Records for this exercise START

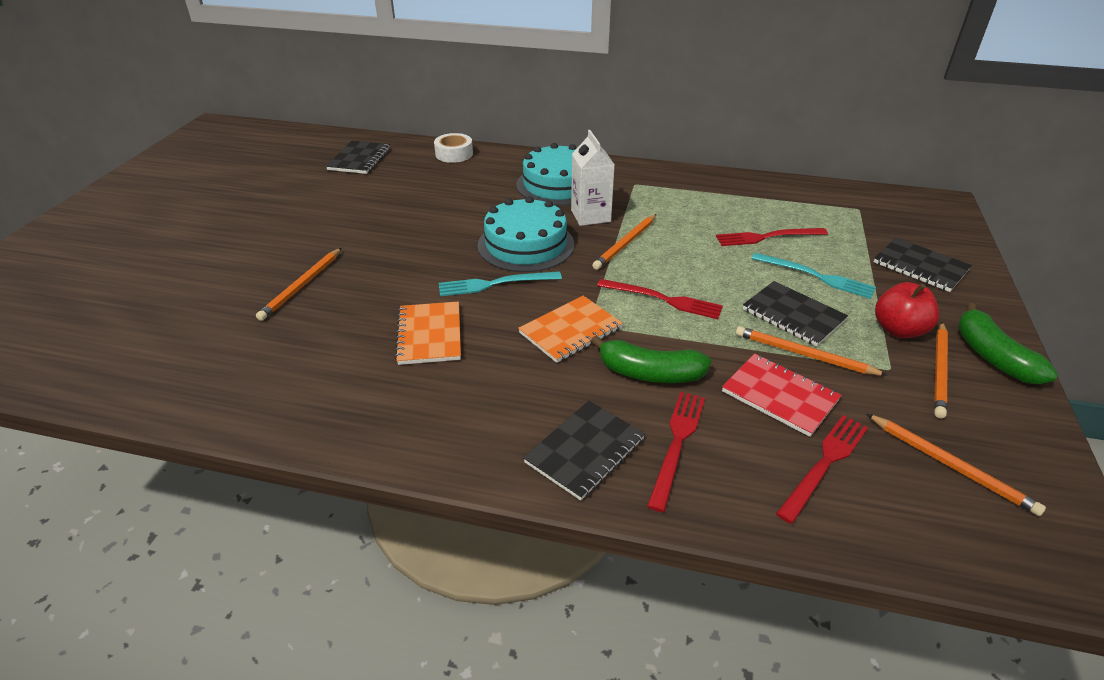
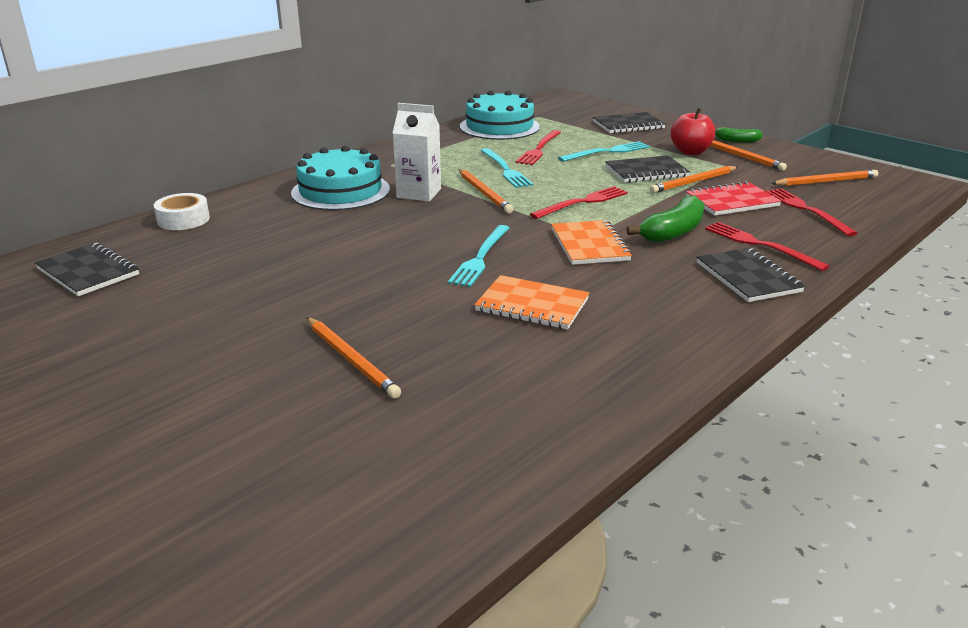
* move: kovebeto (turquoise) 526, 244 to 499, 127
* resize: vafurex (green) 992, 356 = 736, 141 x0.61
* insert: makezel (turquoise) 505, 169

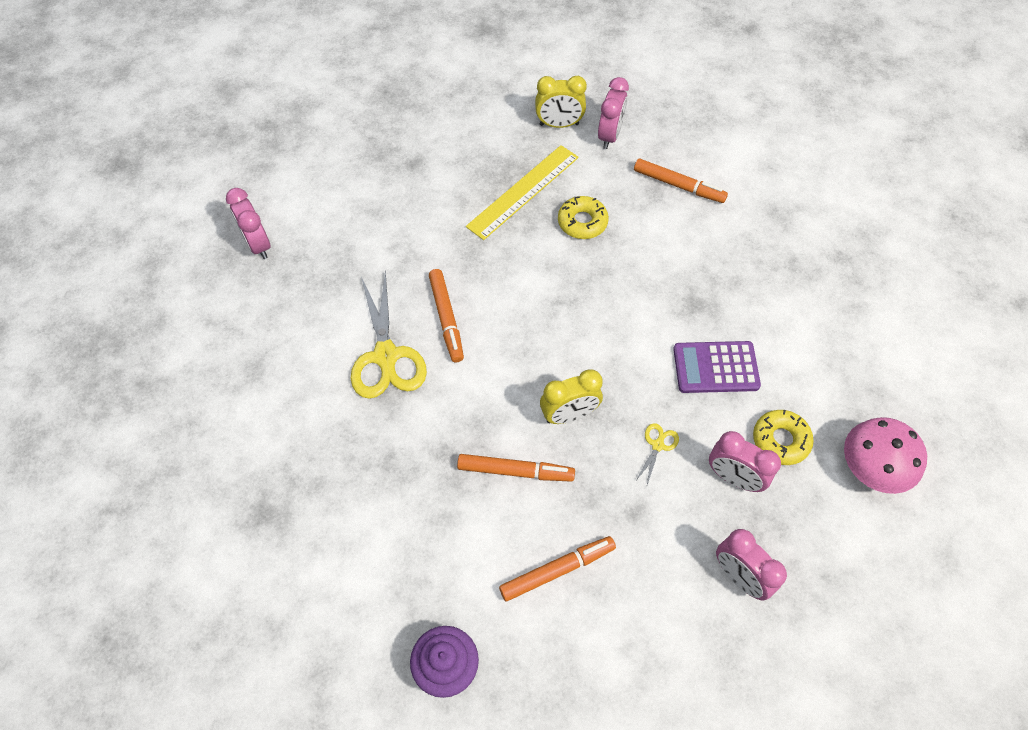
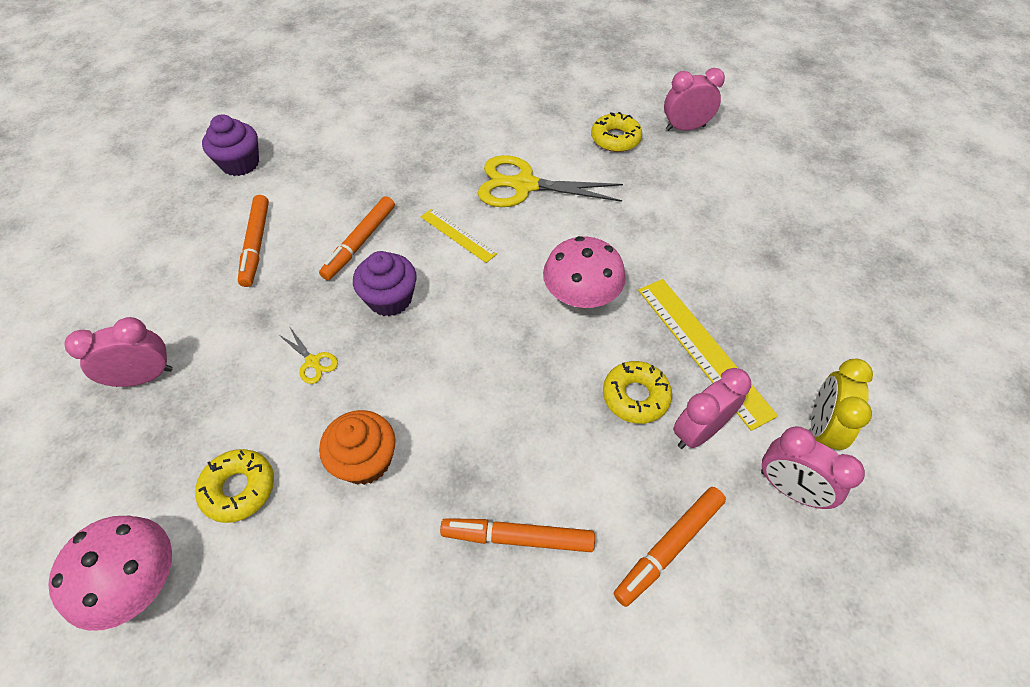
* move: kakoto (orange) 446, 318 to 517, 538
* replace:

Records for this exercise END

What to produce: Excluding all pictures, print exactly and only the lines from the line with "(turquoise) 505, 169" through the end of the records above, both ends included.

Result:
* insert: makezel (turquoise) 505, 169

* move: kakoto (orange) 446, 318 to 517, 538
* replace:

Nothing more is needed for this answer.